## Data extract
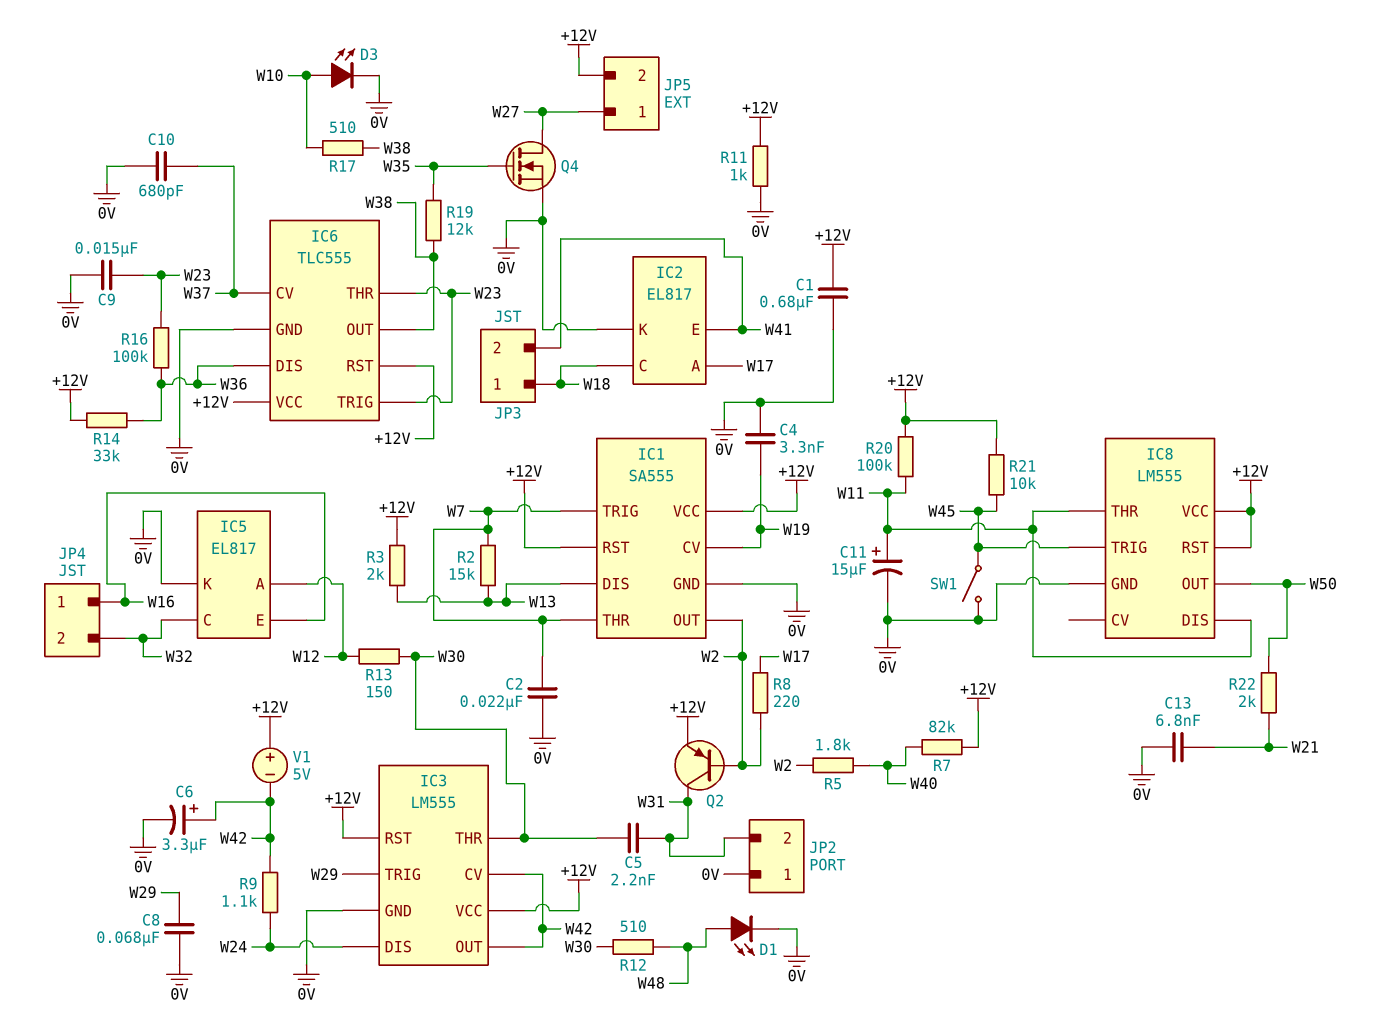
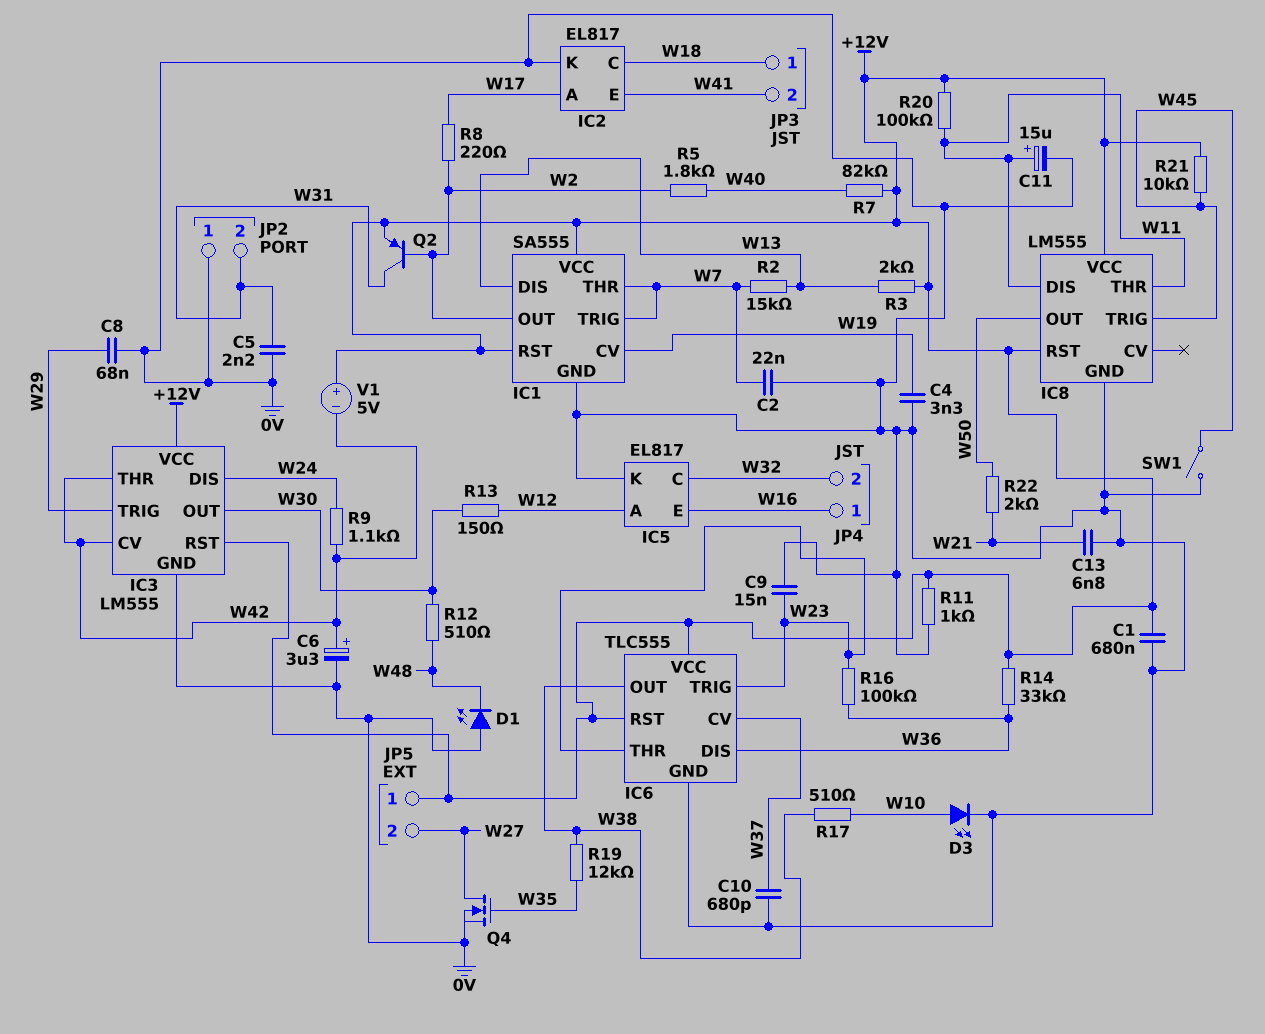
C5: 2.2nF (W30, W31) -> 2.2nF (0V, W31)
D1: LED (A W48, K 0V) -> LED (A 0V, K W48)
IC3 pin OUT: W42 -> W30
IC3 pin THR: W30 -> W42
JP5 pin 1: W27 -> +12V
JP5 pin 2: +12V -> W27

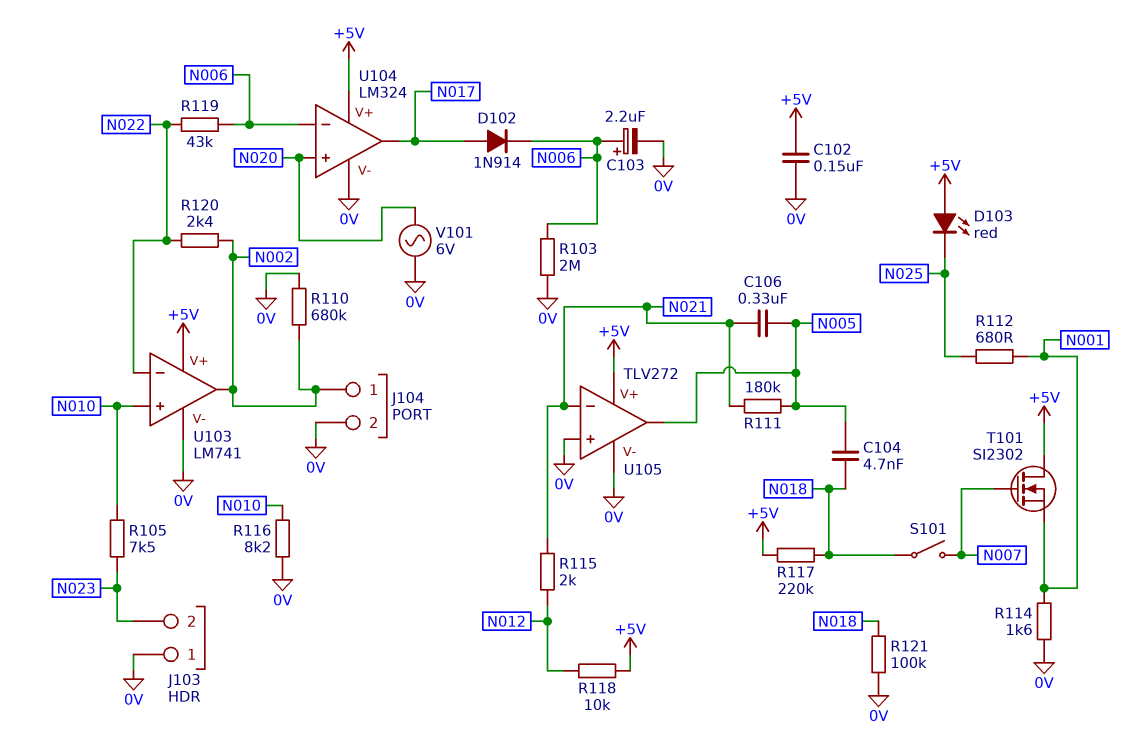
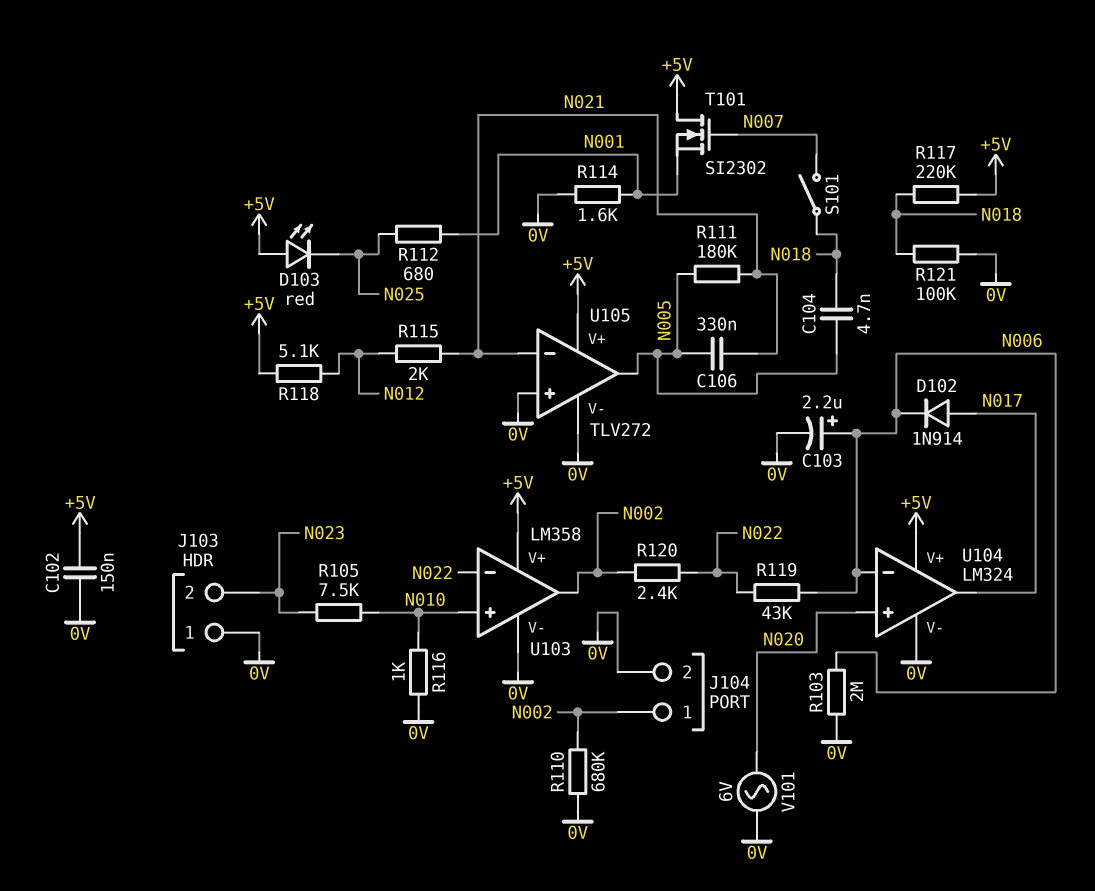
R116: 8.2k (0V, N010) -> 1k (0V, N010)
R118: 10k (+5V, N012) -> 5.1k (+5V, N012)
U103: LM741 -> LM358

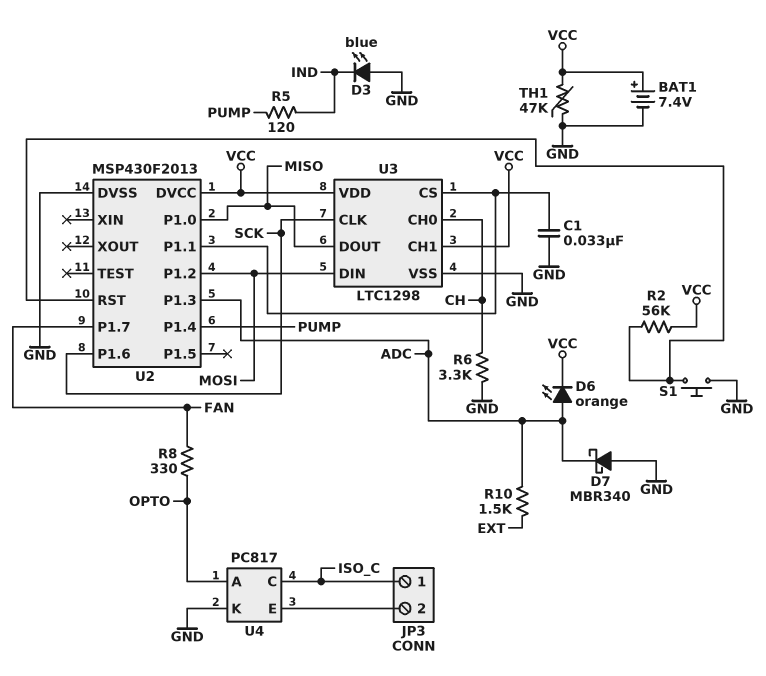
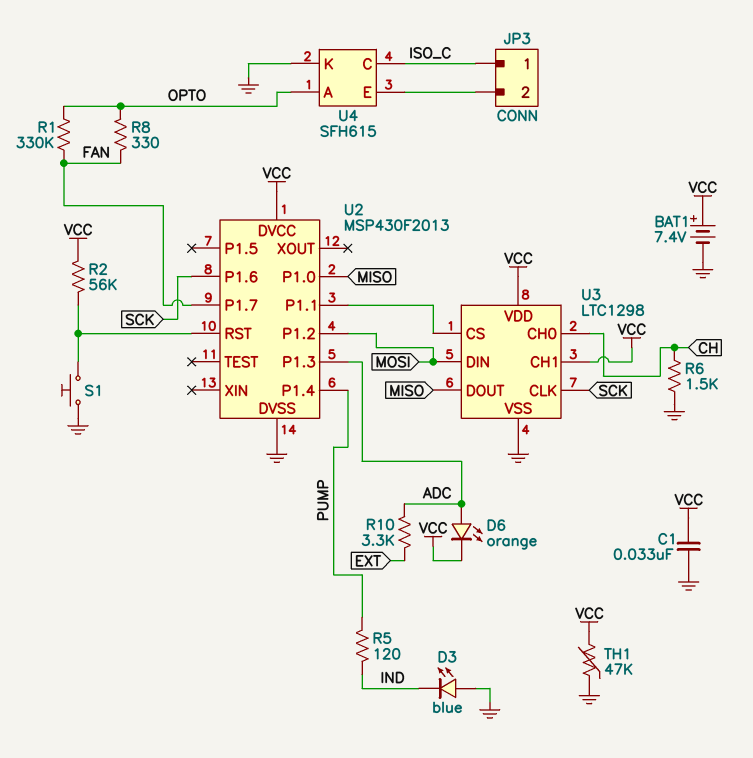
C1: 33nF (GND, U2/P1.1) -> 33nF (GND, VCC)
D7: schottky MBR340 (A GND, K ADC) -> none
R1: none -> 330k (FAN, OPTO)
R6: 3.3k (CH, GND) -> 1.5k (CH, GND)
R10: 1.5k (ADC, EXT) -> 3.3k (ADC, EXT)
U4: PC817 -> SFH615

## Task prompt
Reproduce all entries above exactly, minus the images.

## Task solution
C5: 2.2nF (W30, W31) -> 2.2nF (0V, W31)
D1: LED (A W48, K 0V) -> LED (A 0V, K W48)
IC3 pin OUT: W42 -> W30
IC3 pin THR: W30 -> W42
JP5 pin 1: W27 -> +12V
JP5 pin 2: +12V -> W27

R116: 8.2k (0V, N010) -> 1k (0V, N010)
R118: 10k (+5V, N012) -> 5.1k (+5V, N012)
U103: LM741 -> LM358

C1: 33nF (GND, U2/P1.1) -> 33nF (GND, VCC)
D7: schottky MBR340 (A GND, K ADC) -> none
R1: none -> 330k (FAN, OPTO)
R6: 3.3k (CH, GND) -> 1.5k (CH, GND)
R10: 1.5k (ADC, EXT) -> 3.3k (ADC, EXT)
U4: PC817 -> SFH615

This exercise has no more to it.